■ **ASSIGNED TASK**
Determine the number of lines in these entries that hold the word "plate". Give the number and nothing more.

Object correspondence data
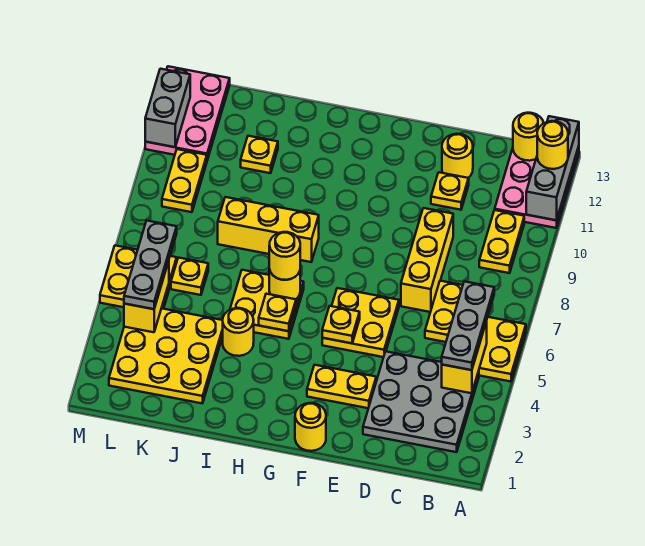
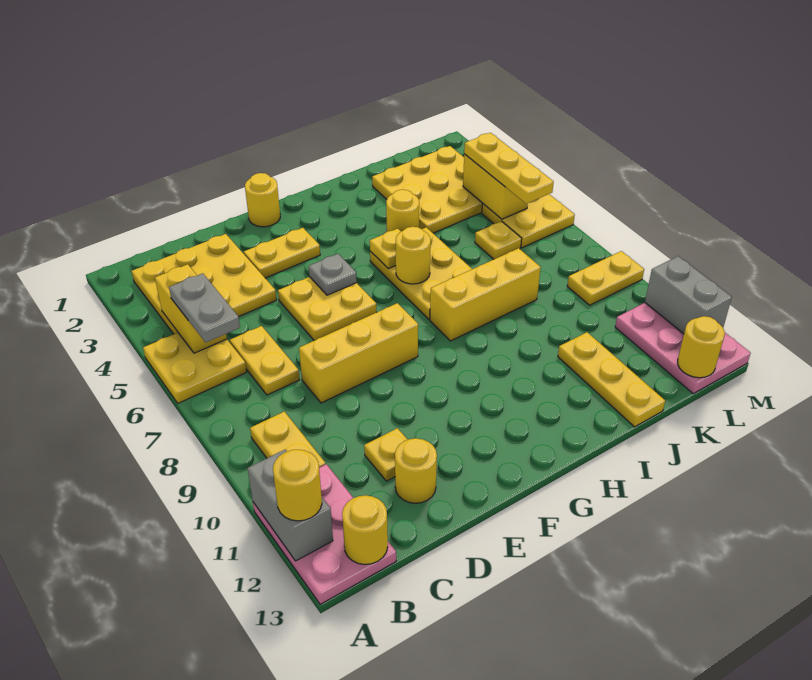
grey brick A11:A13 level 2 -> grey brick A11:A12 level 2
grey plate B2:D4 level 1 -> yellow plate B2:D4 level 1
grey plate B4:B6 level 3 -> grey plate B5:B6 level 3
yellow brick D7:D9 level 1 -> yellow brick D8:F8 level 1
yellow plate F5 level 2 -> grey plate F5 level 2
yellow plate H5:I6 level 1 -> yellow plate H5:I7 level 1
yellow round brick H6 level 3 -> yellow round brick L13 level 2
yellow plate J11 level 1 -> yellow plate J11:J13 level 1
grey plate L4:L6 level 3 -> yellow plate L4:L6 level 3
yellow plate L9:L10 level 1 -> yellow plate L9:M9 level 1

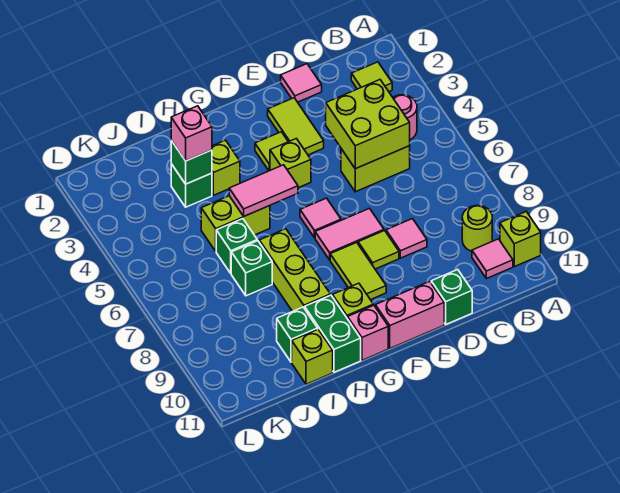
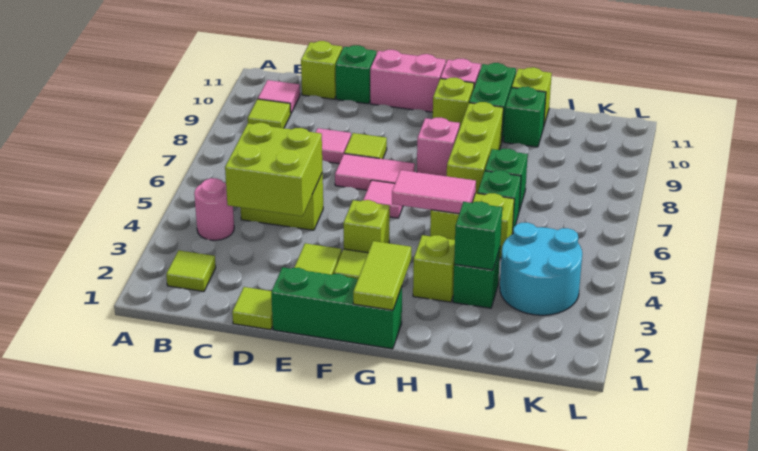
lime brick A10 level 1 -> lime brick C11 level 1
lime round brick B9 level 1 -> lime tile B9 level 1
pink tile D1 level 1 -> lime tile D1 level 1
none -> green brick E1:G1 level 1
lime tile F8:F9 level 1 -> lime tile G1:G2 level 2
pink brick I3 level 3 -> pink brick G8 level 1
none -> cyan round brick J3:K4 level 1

* * *

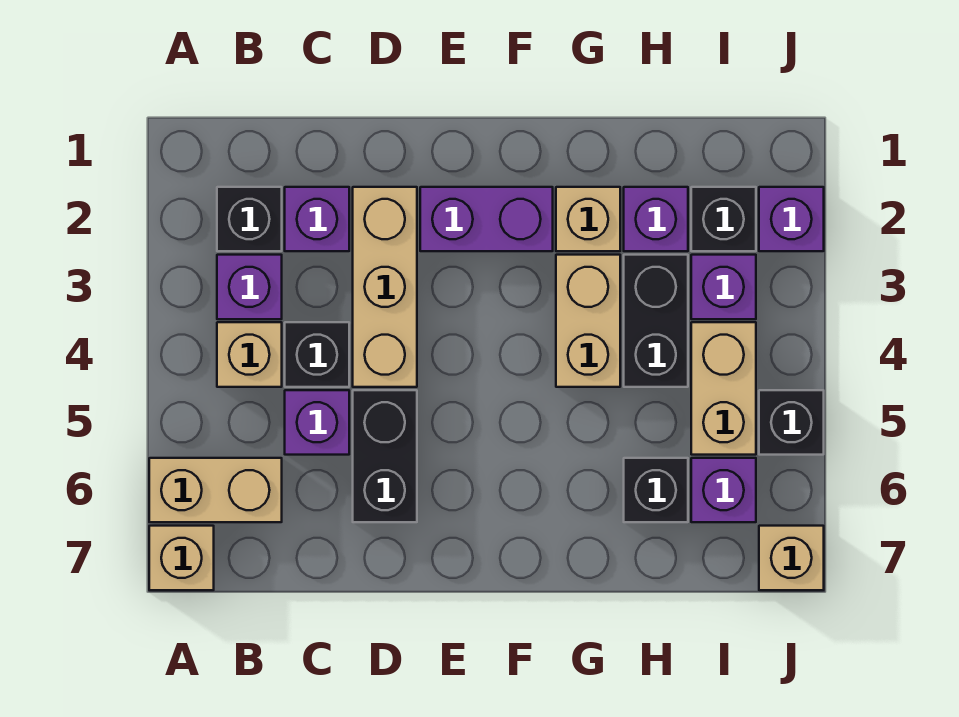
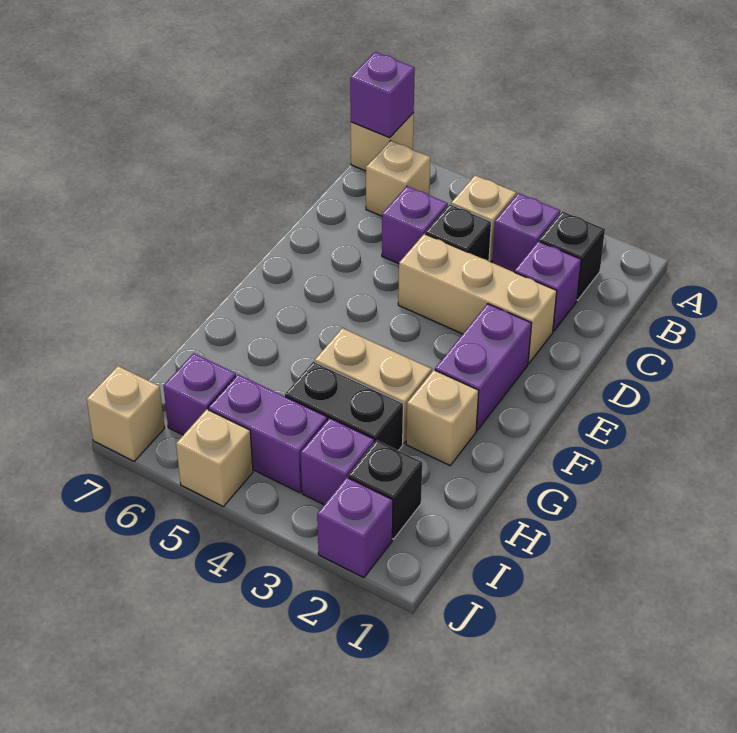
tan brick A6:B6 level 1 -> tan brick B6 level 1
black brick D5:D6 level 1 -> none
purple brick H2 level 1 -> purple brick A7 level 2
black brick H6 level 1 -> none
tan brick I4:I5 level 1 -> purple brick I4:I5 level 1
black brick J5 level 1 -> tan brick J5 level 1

■ **OUTPUT**
7